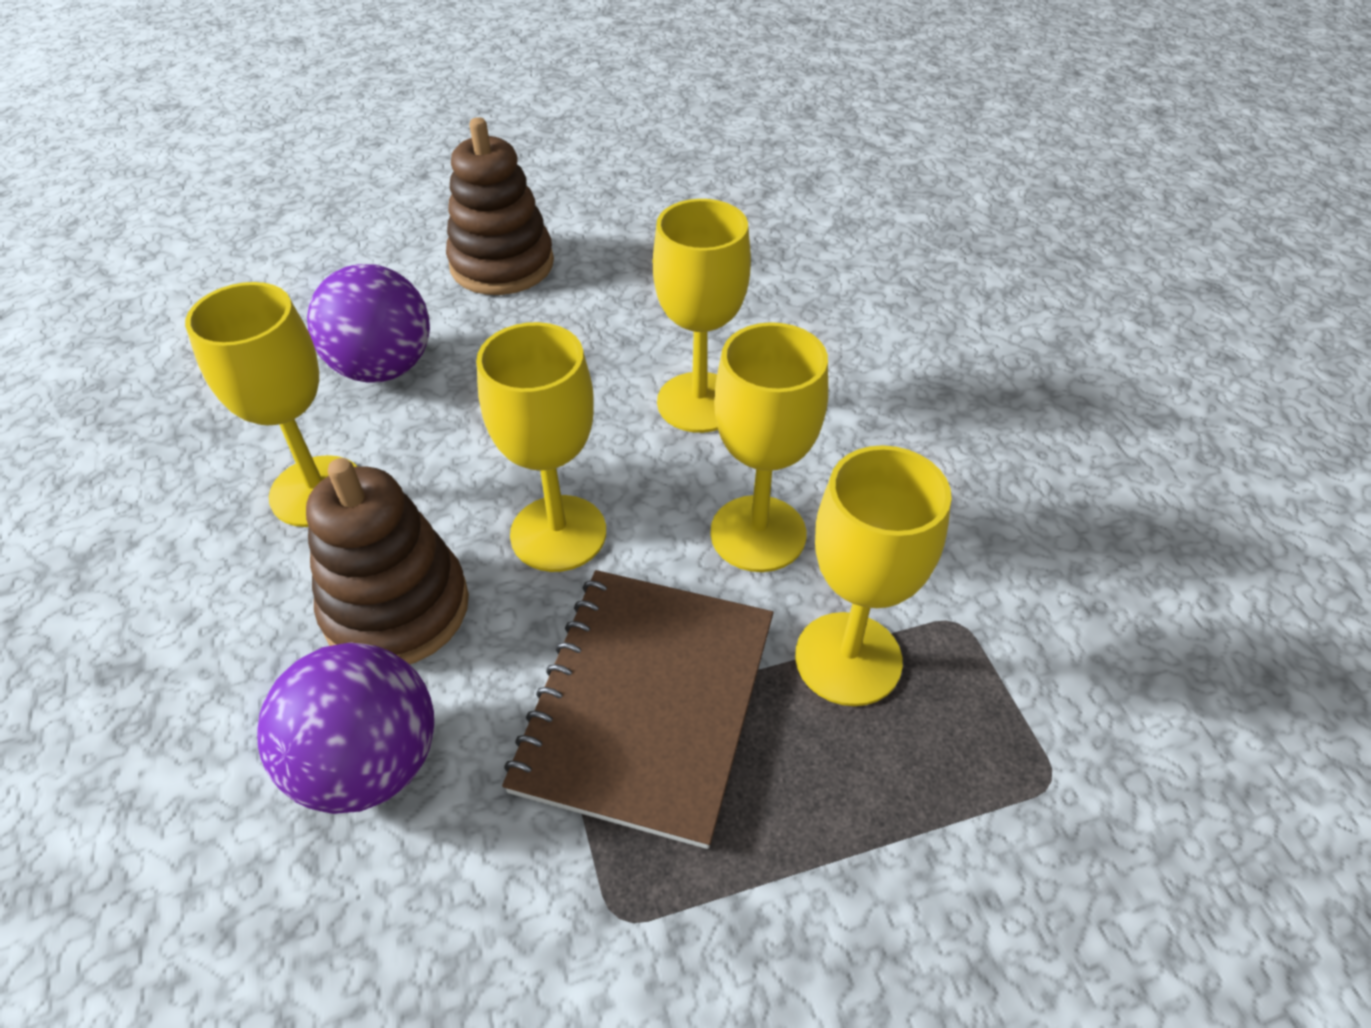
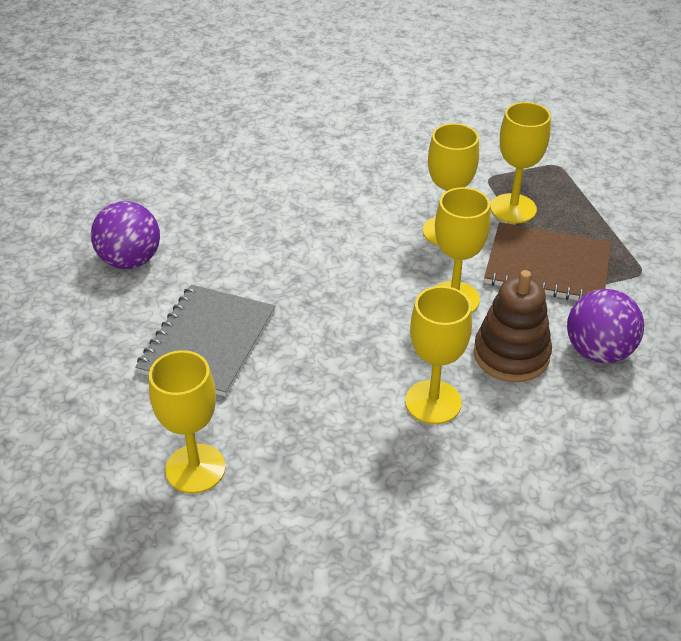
camera: 90 degrees left, 5 degrees down
(383, 368) = (320, 389): purple ball -> purple ball (130, 260)
(502, 264) = (208, 342): brown stacking toy -> grey notebook
(699, 402) = (352, 250): yellow goblet -> yellow goblet (195, 468)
_____
Required action :: Give the data again exactly as written, with no pictures included.

Solution to this problem ::
camera: 90 degrees left, 5 degrees down
(383, 368) = (320, 389): purple ball -> purple ball (130, 260)
(502, 264) = (208, 342): brown stacking toy -> grey notebook
(699, 402) = (352, 250): yellow goblet -> yellow goblet (195, 468)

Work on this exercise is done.